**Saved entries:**
>>>>>

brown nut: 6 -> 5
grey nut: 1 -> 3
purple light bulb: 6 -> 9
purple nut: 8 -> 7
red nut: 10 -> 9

<<<<<
>>>>>

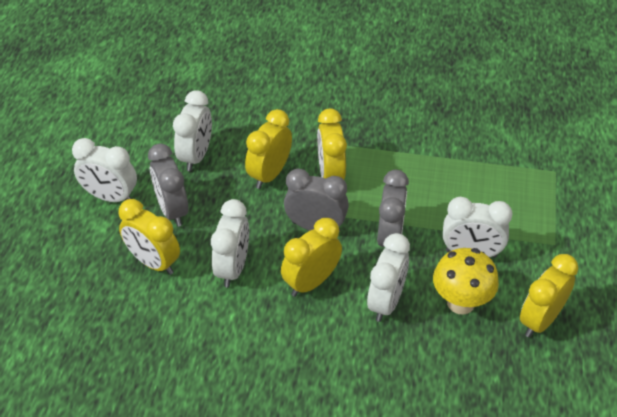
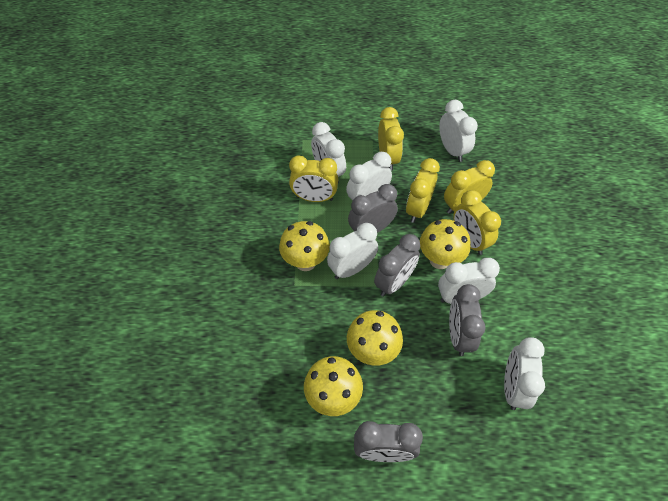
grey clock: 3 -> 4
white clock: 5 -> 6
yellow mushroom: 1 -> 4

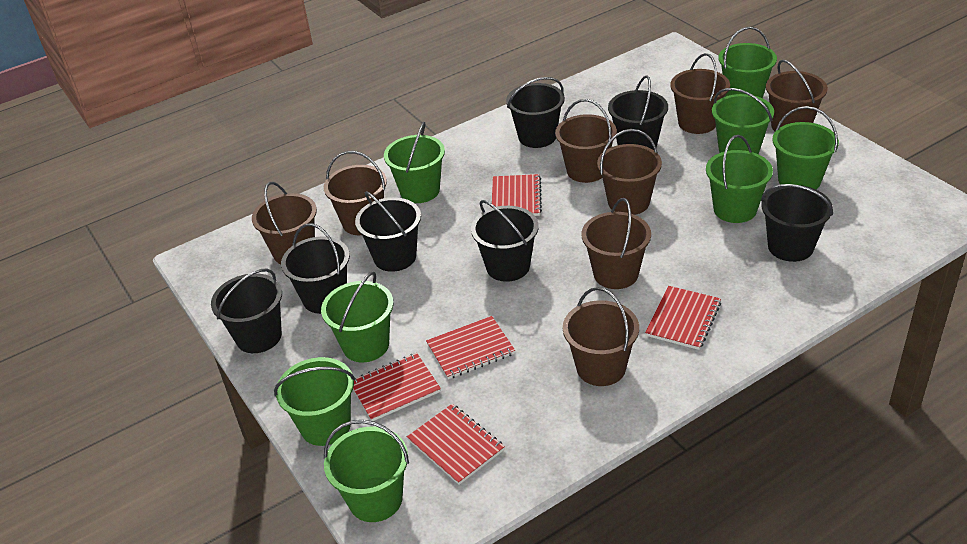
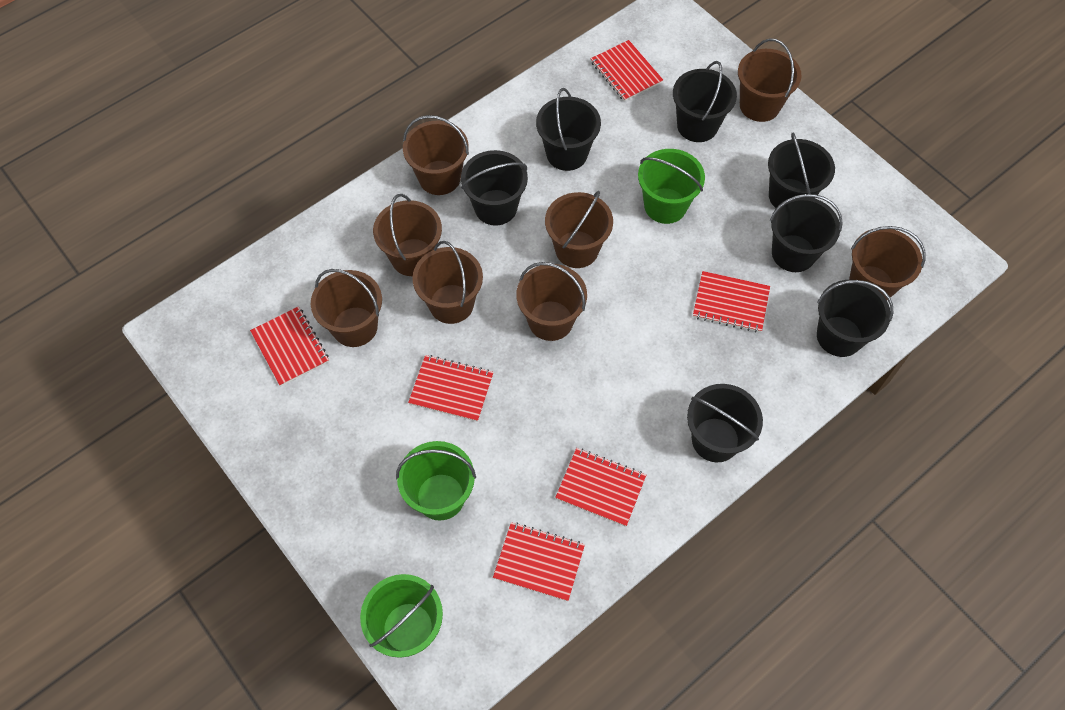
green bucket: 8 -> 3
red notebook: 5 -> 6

<<<<<

The stretch of entries above that starts with the line containing "brown nut: 6 -> 5" and goes on through the line containing "red nut: 10 -> 9" is to be transcribed exactly, and no other line is to be transcribed.

brown nut: 6 -> 5
grey nut: 1 -> 3
purple light bulb: 6 -> 9
purple nut: 8 -> 7
red nut: 10 -> 9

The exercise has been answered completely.